Stored records |
========================================================================

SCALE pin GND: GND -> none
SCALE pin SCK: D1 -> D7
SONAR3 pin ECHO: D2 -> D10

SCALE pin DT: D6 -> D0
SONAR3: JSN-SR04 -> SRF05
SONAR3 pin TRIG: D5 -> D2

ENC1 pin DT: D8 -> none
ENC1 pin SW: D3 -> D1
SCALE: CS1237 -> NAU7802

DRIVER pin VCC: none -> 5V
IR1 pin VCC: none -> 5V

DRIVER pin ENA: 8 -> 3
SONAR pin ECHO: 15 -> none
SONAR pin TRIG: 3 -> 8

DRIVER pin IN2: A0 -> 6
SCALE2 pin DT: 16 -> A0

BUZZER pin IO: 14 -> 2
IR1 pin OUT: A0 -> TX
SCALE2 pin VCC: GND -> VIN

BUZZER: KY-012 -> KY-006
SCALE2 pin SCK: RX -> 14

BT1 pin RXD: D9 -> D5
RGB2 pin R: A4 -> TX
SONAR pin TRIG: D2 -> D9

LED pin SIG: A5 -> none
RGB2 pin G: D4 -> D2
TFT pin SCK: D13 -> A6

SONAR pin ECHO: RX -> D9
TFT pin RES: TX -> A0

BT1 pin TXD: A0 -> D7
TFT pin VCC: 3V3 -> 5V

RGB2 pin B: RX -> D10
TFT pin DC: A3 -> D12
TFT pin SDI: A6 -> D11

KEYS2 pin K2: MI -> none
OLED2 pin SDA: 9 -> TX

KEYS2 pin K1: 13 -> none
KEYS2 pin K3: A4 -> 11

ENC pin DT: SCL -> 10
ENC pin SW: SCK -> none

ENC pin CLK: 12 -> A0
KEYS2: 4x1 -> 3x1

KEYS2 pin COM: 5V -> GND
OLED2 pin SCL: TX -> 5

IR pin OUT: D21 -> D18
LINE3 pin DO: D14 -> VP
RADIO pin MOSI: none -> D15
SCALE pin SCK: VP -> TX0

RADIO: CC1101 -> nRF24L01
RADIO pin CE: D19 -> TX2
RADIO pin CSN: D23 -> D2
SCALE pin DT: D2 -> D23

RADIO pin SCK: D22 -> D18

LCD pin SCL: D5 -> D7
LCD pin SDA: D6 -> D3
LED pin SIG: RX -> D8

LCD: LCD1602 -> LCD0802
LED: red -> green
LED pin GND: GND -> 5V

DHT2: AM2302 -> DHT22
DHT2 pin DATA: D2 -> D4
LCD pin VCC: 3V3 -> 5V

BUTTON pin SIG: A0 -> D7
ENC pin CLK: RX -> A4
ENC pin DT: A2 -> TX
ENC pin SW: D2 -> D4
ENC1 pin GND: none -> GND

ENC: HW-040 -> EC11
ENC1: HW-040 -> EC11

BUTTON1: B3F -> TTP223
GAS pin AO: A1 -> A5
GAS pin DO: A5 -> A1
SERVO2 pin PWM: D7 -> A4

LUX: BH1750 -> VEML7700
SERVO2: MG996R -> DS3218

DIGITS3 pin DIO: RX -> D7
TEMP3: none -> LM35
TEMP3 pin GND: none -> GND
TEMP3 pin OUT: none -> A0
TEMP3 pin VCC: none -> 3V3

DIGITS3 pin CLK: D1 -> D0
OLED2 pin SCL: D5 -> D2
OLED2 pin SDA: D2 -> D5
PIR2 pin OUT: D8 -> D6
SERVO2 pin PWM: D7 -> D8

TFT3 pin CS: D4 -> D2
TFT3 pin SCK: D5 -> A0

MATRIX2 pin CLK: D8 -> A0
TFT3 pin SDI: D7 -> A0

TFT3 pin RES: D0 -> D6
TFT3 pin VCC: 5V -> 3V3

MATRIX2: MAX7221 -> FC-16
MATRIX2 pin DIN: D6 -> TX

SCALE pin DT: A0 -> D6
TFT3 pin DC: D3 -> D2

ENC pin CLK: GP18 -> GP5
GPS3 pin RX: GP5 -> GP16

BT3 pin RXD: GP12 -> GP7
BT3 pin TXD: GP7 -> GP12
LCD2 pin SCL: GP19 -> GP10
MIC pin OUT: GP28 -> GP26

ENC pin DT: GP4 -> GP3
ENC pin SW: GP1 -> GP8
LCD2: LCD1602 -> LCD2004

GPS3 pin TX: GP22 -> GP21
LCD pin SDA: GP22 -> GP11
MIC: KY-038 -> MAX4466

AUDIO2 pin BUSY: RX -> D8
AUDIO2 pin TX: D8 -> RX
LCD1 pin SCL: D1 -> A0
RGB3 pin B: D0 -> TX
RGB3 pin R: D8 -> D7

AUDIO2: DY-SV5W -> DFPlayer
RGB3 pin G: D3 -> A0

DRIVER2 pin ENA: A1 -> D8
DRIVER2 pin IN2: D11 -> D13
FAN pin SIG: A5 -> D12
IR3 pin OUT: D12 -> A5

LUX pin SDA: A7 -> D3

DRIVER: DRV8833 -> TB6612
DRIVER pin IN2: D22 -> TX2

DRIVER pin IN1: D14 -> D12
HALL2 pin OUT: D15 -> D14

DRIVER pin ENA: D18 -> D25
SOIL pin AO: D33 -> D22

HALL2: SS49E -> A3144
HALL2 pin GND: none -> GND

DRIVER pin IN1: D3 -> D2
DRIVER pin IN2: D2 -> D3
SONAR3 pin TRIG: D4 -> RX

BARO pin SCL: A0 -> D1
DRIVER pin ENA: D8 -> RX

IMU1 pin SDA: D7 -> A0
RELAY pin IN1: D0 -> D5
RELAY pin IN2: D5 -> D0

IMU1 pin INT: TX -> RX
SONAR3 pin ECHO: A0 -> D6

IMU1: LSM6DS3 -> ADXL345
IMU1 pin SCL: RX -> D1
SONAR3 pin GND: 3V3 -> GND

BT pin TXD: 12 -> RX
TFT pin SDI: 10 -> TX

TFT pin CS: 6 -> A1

========================================================================

Task goal | Among the lines above, show every one that contains the string "RADIO".

Exercise solution |
RADIO pin MOSI: none -> D15
RADIO: CC1101 -> nRF24L01
RADIO pin CE: D19 -> TX2
RADIO pin CSN: D23 -> D2
RADIO pin SCK: D22 -> D18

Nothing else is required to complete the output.